TASK:
Scanning the entries below, copy every line that contains the word "cone".

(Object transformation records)
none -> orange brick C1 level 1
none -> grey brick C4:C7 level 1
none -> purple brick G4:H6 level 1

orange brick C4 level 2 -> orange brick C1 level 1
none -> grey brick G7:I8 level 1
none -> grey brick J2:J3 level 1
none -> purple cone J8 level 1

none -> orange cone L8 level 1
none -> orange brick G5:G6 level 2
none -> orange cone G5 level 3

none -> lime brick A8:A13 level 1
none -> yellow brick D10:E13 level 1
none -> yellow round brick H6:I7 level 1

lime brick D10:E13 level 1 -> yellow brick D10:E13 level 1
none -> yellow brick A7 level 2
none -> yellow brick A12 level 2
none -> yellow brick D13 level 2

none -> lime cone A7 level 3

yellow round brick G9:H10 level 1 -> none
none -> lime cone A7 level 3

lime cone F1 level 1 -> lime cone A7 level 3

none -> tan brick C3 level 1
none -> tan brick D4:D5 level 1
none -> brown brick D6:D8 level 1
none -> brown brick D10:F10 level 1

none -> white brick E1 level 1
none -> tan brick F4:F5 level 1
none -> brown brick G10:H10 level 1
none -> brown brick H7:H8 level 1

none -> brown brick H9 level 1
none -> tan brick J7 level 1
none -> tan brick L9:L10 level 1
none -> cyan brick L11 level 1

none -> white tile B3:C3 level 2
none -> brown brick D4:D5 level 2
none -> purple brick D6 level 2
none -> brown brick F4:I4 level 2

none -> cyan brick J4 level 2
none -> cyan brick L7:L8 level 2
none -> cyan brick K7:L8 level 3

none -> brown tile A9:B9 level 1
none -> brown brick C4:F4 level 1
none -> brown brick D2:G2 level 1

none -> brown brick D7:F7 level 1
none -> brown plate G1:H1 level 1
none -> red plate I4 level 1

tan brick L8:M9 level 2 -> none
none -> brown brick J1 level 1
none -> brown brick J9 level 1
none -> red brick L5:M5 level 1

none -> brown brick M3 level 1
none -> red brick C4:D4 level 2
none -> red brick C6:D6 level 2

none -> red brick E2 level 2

ANSWER SPACE:
none -> purple cone J8 level 1
none -> orange cone L8 level 1
none -> orange cone G5 level 3
none -> lime cone A7 level 3
none -> lime cone A7 level 3
lime cone F1 level 1 -> lime cone A7 level 3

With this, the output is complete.